• [Problem]
Range to reproduce from the entries below: the line with "JOY pin SW: D0 -> D7", the line with "TOF pin SCL: D4 -> D1", and every line in between. Give them exactly and give nothing else.

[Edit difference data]
++++++++

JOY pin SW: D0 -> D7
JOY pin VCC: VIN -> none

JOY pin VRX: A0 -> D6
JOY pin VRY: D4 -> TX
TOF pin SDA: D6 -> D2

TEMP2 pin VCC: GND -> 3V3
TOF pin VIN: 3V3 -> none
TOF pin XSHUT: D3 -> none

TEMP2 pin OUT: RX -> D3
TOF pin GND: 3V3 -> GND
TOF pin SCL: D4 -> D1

++++++++

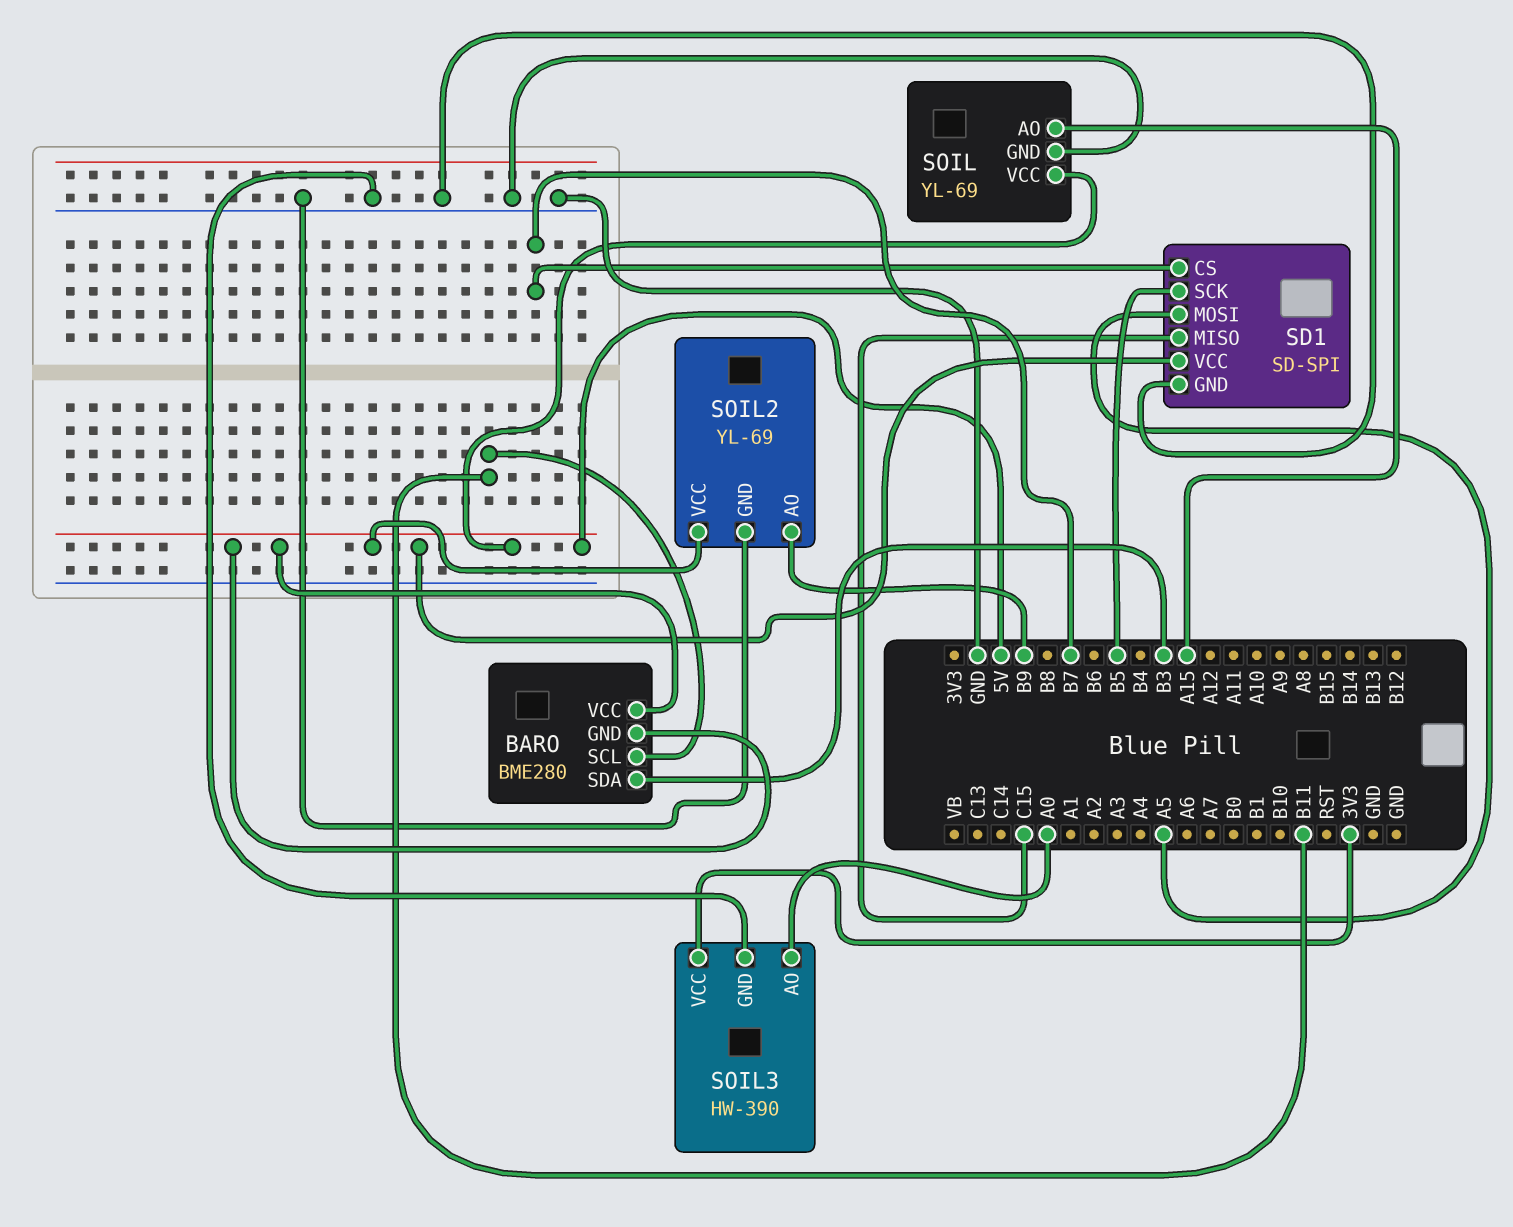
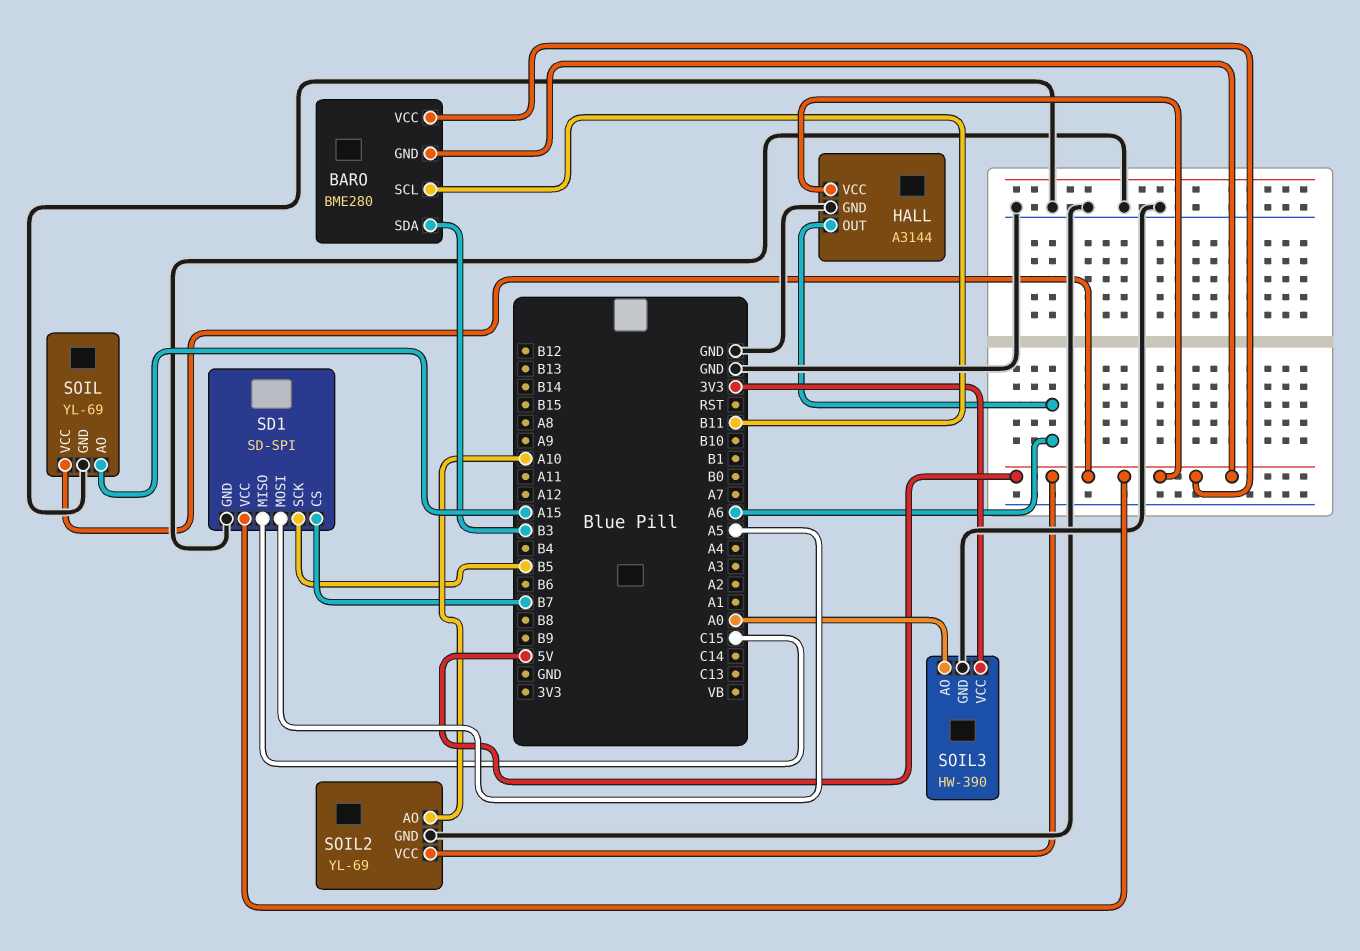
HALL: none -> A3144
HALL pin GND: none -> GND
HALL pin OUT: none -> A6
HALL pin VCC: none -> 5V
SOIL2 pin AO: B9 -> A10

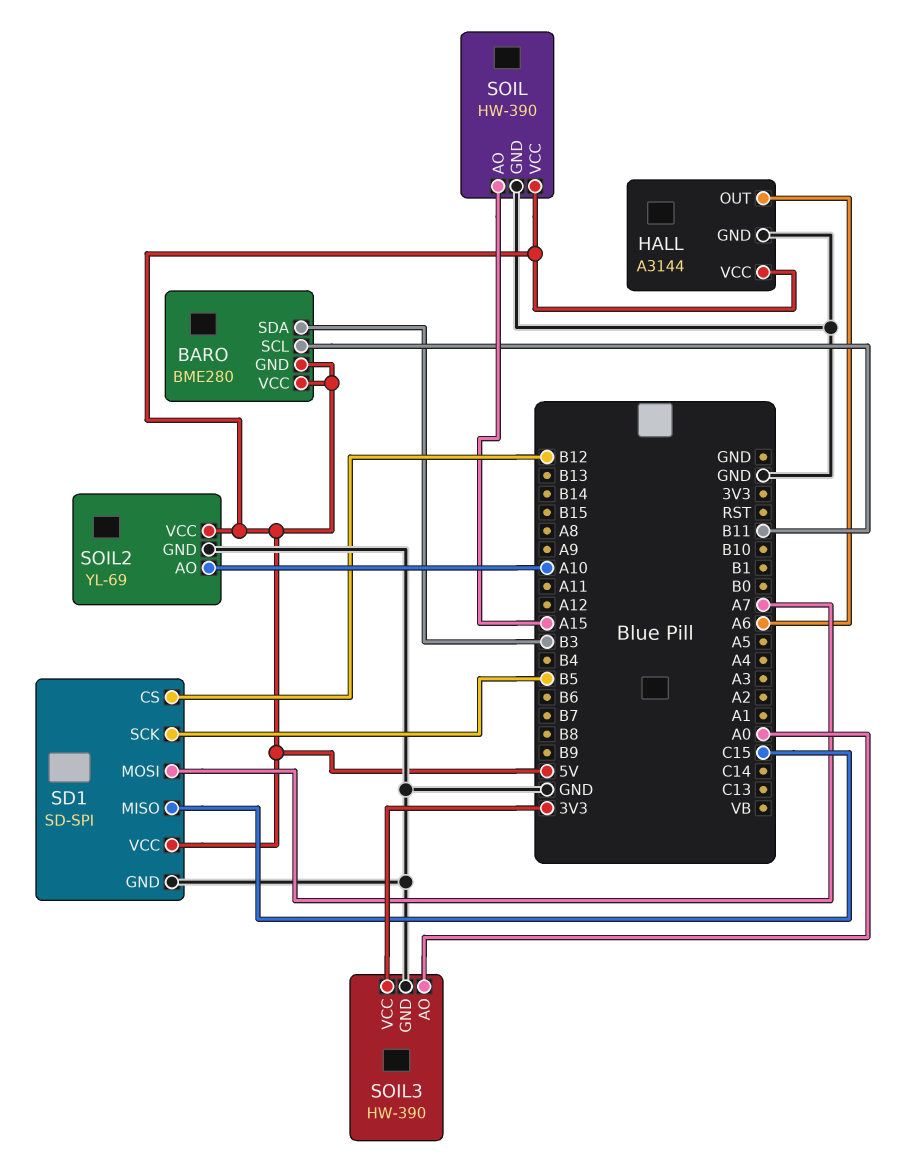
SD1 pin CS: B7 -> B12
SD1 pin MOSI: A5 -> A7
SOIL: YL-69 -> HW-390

++++++++

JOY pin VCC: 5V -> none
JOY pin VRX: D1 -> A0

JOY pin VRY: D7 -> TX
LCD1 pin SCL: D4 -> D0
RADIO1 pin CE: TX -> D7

++++++++

• [Your response]
JOY pin SW: D0 -> D7
JOY pin VCC: VIN -> none

JOY pin VRX: A0 -> D6
JOY pin VRY: D4 -> TX
TOF pin SDA: D6 -> D2

TEMP2 pin VCC: GND -> 3V3
TOF pin VIN: 3V3 -> none
TOF pin XSHUT: D3 -> none

TEMP2 pin OUT: RX -> D3
TOF pin GND: 3V3 -> GND
TOF pin SCL: D4 -> D1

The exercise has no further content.